[MATERIAL FOR THIS TASK]:
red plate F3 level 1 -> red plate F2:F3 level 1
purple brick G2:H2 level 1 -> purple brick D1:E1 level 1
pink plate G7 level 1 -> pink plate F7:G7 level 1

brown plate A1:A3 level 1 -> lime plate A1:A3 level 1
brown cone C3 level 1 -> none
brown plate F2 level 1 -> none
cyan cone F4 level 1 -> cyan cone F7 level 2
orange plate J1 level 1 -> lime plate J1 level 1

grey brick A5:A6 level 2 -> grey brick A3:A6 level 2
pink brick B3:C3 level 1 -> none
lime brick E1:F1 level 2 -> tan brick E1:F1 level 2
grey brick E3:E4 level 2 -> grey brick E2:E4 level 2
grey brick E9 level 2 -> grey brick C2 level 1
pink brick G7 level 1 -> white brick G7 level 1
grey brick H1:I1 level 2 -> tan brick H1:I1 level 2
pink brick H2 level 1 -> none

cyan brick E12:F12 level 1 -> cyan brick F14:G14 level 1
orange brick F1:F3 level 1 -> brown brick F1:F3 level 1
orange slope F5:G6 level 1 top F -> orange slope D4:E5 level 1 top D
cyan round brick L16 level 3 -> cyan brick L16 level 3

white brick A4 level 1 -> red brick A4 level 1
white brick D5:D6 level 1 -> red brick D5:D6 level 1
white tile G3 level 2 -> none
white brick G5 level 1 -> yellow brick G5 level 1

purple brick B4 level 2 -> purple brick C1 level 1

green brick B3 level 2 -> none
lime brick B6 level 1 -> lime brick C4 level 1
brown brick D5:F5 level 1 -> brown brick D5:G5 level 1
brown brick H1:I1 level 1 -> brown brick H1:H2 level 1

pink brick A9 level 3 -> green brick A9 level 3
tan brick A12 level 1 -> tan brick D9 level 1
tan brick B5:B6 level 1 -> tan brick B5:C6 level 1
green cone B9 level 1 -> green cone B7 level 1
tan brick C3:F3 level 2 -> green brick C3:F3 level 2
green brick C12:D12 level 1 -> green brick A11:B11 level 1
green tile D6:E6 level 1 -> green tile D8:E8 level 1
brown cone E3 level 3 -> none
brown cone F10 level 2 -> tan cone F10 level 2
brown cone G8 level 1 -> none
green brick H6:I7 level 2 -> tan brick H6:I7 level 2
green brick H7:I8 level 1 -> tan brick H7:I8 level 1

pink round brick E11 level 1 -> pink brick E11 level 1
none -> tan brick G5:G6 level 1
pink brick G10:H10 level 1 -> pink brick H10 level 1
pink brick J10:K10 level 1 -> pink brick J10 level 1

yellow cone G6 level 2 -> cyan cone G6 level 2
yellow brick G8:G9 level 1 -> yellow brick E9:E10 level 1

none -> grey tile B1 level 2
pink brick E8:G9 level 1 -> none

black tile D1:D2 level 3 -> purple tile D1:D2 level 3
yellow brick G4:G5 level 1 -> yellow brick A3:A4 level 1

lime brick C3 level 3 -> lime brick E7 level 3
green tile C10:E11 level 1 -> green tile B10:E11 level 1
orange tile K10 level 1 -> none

[PROBLEM DESCRIPTION]:
Return the material exactly as it was provided.

[RESPONSE BOX]:
red plate F3 level 1 -> red plate F2:F3 level 1
purple brick G2:H2 level 1 -> purple brick D1:E1 level 1
pink plate G7 level 1 -> pink plate F7:G7 level 1

brown plate A1:A3 level 1 -> lime plate A1:A3 level 1
brown cone C3 level 1 -> none
brown plate F2 level 1 -> none
cyan cone F4 level 1 -> cyan cone F7 level 2
orange plate J1 level 1 -> lime plate J1 level 1

grey brick A5:A6 level 2 -> grey brick A3:A6 level 2
pink brick B3:C3 level 1 -> none
lime brick E1:F1 level 2 -> tan brick E1:F1 level 2
grey brick E3:E4 level 2 -> grey brick E2:E4 level 2
grey brick E9 level 2 -> grey brick C2 level 1
pink brick G7 level 1 -> white brick G7 level 1
grey brick H1:I1 level 2 -> tan brick H1:I1 level 2
pink brick H2 level 1 -> none

cyan brick E12:F12 level 1 -> cyan brick F14:G14 level 1
orange brick F1:F3 level 1 -> brown brick F1:F3 level 1
orange slope F5:G6 level 1 top F -> orange slope D4:E5 level 1 top D
cyan round brick L16 level 3 -> cyan brick L16 level 3

white brick A4 level 1 -> red brick A4 level 1
white brick D5:D6 level 1 -> red brick D5:D6 level 1
white tile G3 level 2 -> none
white brick G5 level 1 -> yellow brick G5 level 1

purple brick B4 level 2 -> purple brick C1 level 1

green brick B3 level 2 -> none
lime brick B6 level 1 -> lime brick C4 level 1
brown brick D5:F5 level 1 -> brown brick D5:G5 level 1
brown brick H1:I1 level 1 -> brown brick H1:H2 level 1

pink brick A9 level 3 -> green brick A9 level 3
tan brick A12 level 1 -> tan brick D9 level 1
tan brick B5:B6 level 1 -> tan brick B5:C6 level 1
green cone B9 level 1 -> green cone B7 level 1
tan brick C3:F3 level 2 -> green brick C3:F3 level 2
green brick C12:D12 level 1 -> green brick A11:B11 level 1
green tile D6:E6 level 1 -> green tile D8:E8 level 1
brown cone E3 level 3 -> none
brown cone F10 level 2 -> tan cone F10 level 2
brown cone G8 level 1 -> none
green brick H6:I7 level 2 -> tan brick H6:I7 level 2
green brick H7:I8 level 1 -> tan brick H7:I8 level 1

pink round brick E11 level 1 -> pink brick E11 level 1
none -> tan brick G5:G6 level 1
pink brick G10:H10 level 1 -> pink brick H10 level 1
pink brick J10:K10 level 1 -> pink brick J10 level 1

yellow cone G6 level 2 -> cyan cone G6 level 2
yellow brick G8:G9 level 1 -> yellow brick E9:E10 level 1

none -> grey tile B1 level 2
pink brick E8:G9 level 1 -> none

black tile D1:D2 level 3 -> purple tile D1:D2 level 3
yellow brick G4:G5 level 1 -> yellow brick A3:A4 level 1

lime brick C3 level 3 -> lime brick E7 level 3
green tile C10:E11 level 1 -> green tile B10:E11 level 1
orange tile K10 level 1 -> none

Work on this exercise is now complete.